#### Exercise goal
Here is a block of records. Copy every line in it that includes "turquoise".

[[ Listed records open ]]

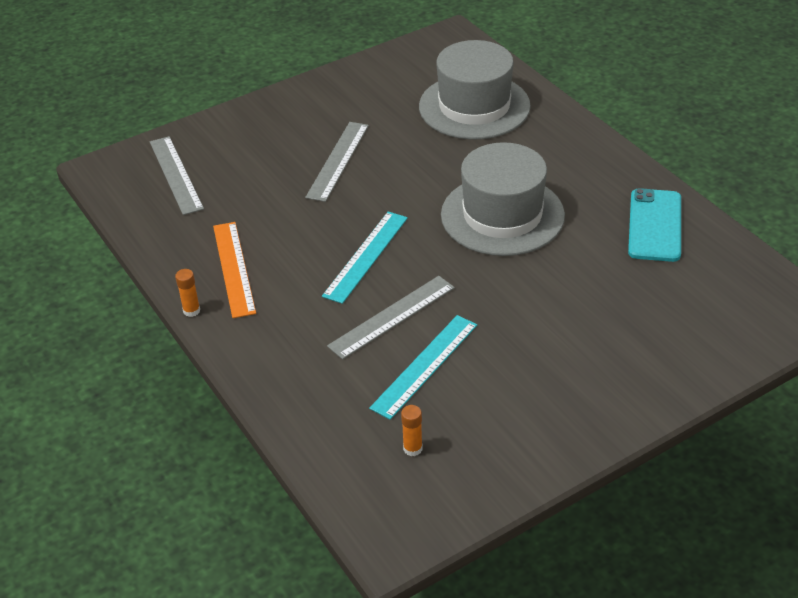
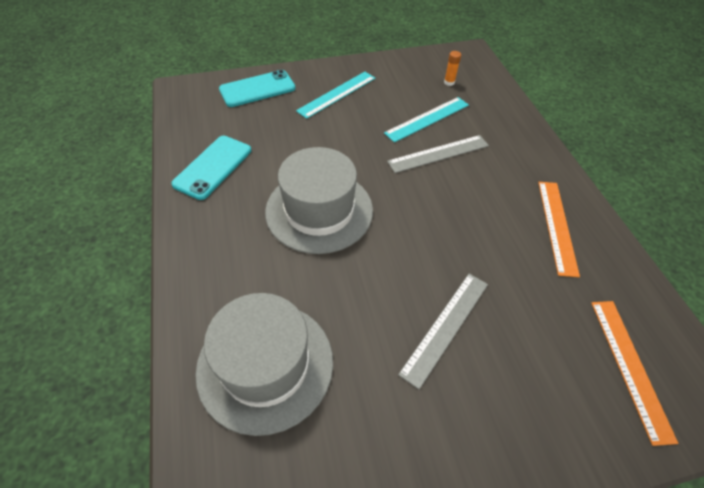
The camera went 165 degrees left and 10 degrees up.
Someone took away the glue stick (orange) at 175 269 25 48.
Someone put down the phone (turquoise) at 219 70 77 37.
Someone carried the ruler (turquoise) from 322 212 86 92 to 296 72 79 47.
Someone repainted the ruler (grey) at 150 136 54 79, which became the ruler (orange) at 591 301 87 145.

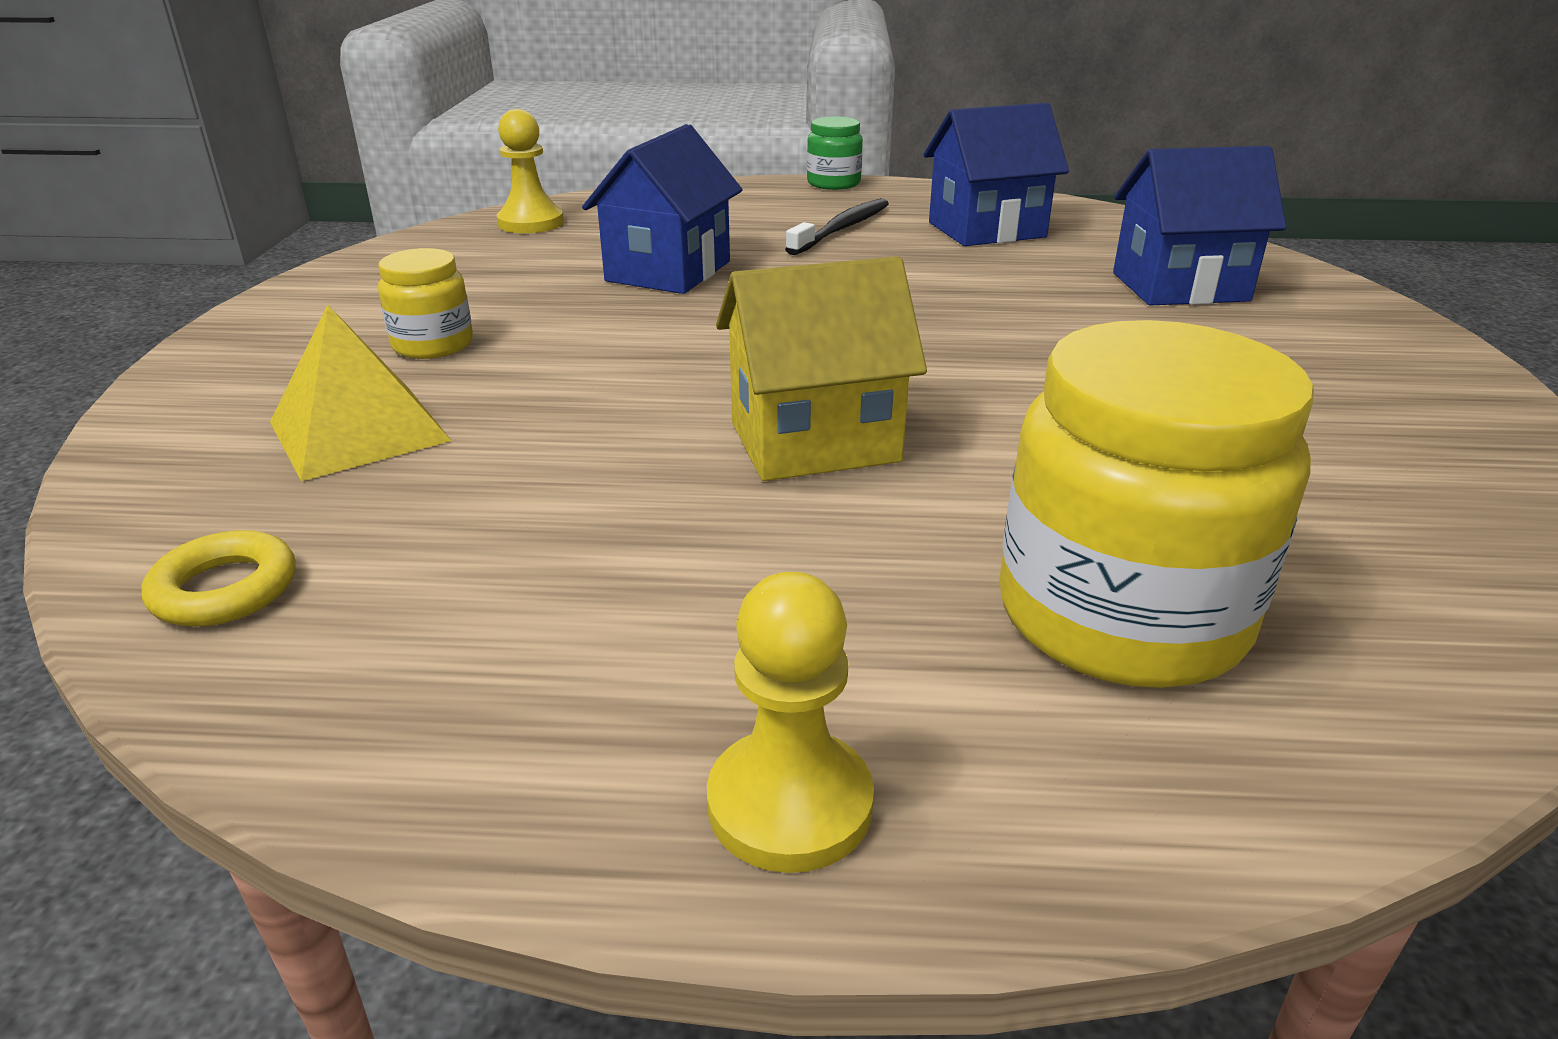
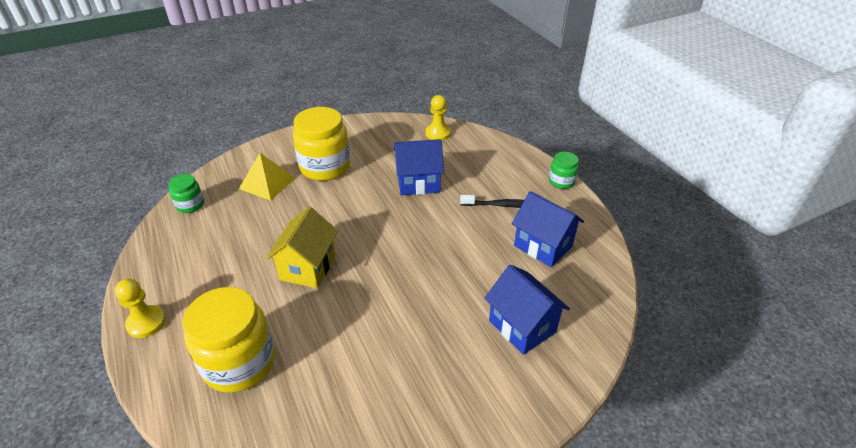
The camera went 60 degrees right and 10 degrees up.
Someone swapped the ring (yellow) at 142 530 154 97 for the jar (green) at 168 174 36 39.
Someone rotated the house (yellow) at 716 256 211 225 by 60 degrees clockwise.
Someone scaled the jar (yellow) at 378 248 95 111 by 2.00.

[[ Listed records closed ]]
[[ Listed records open ]]

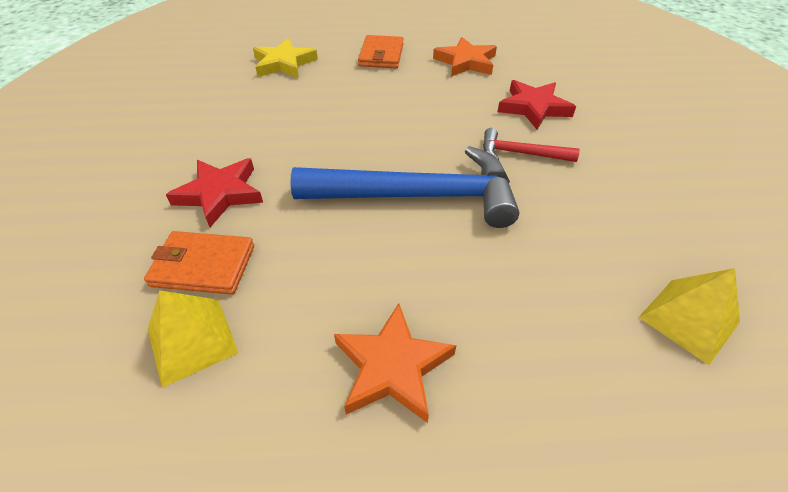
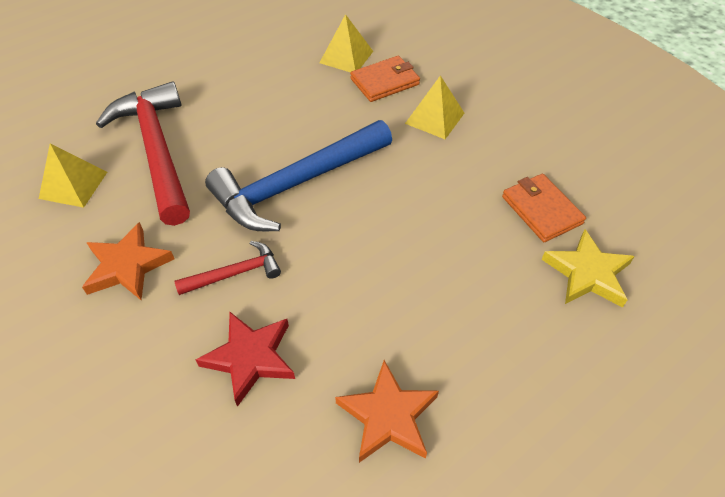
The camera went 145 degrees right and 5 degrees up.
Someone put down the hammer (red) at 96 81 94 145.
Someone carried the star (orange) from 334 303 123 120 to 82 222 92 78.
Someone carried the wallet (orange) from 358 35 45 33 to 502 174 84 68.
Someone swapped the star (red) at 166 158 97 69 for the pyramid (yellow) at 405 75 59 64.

[[ Listed records closed ]]

#### Answer space
Someone put down the phone (turquoise) at 219 70 77 37.
Someone carried the ruler (turquoise) from 322 212 86 92 to 296 72 79 47.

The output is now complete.